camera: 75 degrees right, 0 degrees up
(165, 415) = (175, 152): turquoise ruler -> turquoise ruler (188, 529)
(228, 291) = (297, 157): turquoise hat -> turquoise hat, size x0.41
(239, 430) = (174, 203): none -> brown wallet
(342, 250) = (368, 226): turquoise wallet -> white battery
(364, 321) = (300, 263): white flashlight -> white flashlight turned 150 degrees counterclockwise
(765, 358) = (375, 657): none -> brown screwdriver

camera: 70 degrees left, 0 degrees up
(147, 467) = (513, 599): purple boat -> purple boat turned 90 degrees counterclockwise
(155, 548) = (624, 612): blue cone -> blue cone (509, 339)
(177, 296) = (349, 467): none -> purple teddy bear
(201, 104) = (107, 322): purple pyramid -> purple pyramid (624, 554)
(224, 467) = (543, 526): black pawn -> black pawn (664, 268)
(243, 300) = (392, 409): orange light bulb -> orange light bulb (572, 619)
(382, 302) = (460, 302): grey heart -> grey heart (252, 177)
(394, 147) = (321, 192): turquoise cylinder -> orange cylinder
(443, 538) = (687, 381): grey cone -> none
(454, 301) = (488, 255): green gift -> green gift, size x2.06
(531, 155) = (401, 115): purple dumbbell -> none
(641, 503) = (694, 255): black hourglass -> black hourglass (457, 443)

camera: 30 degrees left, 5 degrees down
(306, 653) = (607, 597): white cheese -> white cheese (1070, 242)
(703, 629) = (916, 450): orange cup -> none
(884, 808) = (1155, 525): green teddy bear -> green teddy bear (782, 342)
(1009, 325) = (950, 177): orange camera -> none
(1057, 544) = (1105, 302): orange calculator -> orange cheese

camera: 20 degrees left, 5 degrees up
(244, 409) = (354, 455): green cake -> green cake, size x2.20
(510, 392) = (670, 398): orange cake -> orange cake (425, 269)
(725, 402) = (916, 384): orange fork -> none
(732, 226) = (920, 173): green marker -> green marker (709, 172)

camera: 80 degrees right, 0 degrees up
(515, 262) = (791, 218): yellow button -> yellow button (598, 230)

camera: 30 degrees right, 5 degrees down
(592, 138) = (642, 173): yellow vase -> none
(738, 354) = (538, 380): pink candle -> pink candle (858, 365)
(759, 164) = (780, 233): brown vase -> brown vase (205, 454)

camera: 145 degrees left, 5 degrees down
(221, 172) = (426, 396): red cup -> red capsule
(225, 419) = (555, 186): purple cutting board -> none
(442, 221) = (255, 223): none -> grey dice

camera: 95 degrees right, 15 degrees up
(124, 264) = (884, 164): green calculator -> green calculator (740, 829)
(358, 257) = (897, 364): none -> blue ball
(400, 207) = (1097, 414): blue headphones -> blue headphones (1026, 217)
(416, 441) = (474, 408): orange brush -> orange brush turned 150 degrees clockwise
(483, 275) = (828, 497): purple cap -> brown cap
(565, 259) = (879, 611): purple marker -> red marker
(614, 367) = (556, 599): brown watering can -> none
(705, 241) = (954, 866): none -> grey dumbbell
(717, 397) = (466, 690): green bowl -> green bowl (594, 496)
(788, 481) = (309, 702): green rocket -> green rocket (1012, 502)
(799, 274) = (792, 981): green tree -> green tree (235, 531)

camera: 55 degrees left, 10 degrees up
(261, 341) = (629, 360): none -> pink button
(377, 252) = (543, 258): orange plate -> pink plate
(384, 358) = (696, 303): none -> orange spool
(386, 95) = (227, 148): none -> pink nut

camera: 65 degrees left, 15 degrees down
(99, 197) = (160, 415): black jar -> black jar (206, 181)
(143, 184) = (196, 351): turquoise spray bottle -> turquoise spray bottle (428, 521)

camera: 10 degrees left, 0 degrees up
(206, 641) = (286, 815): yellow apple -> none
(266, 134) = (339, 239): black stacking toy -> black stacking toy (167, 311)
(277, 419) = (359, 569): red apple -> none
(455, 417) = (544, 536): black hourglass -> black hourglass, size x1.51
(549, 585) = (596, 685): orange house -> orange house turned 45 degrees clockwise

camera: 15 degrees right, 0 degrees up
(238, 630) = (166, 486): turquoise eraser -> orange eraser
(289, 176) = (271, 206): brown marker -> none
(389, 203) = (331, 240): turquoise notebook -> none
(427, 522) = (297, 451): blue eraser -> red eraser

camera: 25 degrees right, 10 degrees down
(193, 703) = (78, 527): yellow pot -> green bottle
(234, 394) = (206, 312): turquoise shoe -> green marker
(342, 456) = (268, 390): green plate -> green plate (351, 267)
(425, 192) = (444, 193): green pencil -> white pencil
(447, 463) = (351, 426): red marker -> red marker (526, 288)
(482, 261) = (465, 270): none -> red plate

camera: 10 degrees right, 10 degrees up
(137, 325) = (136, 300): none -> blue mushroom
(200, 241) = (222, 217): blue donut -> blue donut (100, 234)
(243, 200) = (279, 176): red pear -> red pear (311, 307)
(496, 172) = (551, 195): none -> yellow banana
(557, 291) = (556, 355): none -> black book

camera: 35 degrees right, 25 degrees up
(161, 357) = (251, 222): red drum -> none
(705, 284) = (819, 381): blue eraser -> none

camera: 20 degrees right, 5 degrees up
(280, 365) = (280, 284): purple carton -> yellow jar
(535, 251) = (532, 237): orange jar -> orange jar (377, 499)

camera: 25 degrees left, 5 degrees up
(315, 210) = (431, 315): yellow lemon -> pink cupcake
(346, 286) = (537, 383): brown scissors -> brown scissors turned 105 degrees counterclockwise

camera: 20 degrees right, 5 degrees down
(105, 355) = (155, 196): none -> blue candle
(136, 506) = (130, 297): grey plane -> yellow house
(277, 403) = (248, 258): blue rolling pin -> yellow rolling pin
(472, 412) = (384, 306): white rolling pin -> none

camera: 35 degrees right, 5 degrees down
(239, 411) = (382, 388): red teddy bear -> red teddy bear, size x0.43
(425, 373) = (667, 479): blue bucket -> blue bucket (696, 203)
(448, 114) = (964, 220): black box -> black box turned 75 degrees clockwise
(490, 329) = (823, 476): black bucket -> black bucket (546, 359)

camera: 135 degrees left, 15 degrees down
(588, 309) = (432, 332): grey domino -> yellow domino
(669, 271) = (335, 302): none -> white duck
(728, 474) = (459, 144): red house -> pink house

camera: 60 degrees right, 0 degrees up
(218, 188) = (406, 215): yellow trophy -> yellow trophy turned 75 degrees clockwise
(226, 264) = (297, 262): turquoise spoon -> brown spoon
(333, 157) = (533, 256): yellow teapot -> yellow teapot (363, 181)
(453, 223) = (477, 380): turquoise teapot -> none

» TASK TO COMPLETE
Wherever the string "teapot" appears in the data above, report the whole line.

» TASK RESULT
(333, 157) = (533, 256): yellow teapot -> yellow teapot (363, 181)
(453, 223) = (477, 380): turquoise teapot -> none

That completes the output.